Provided material
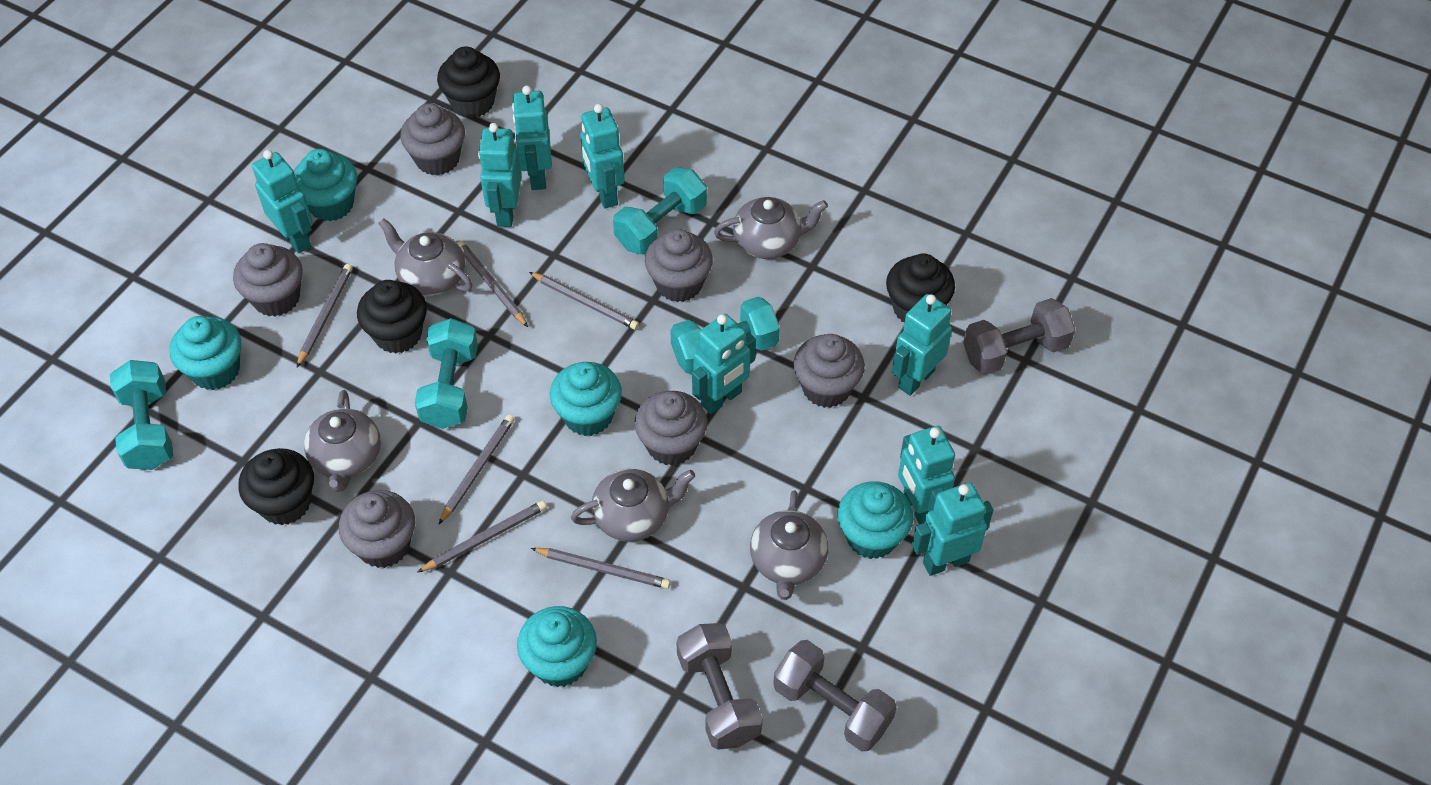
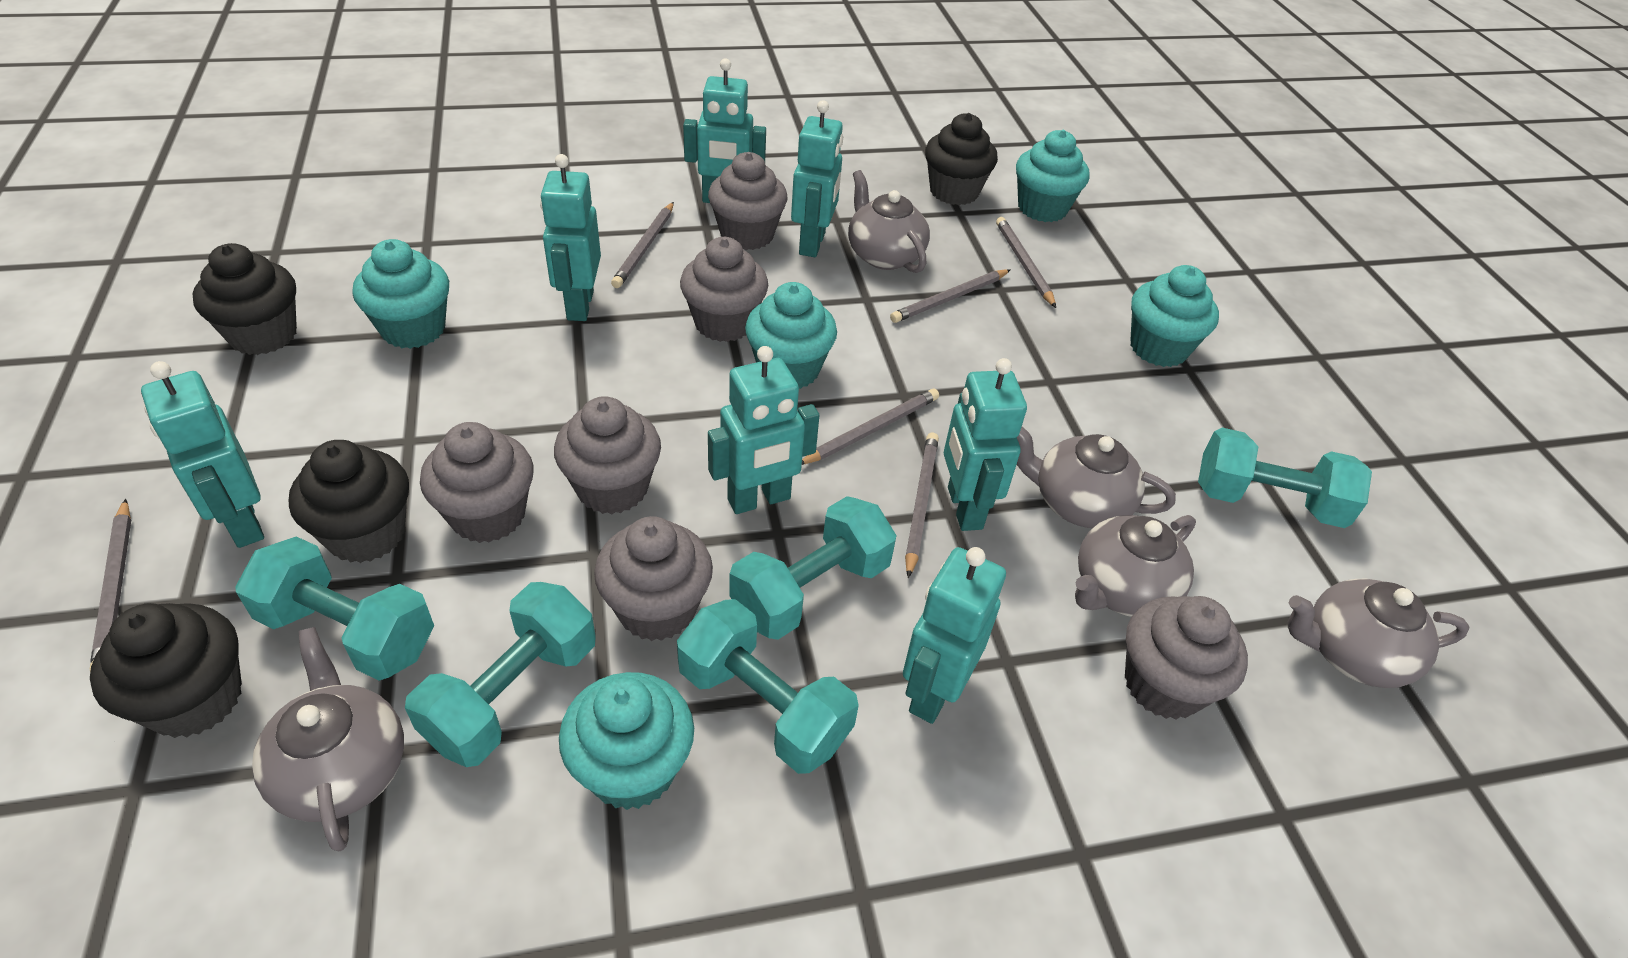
grey dumbbell: 3 -> 0
turquoise dumbbell: 4 -> 5
turquoise robot: 8 -> 7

Action item
Every line above has to be output exactly; the pictures must be dropped.

Reply
grey dumbbell: 3 -> 0
turquoise dumbbell: 4 -> 5
turquoise robot: 8 -> 7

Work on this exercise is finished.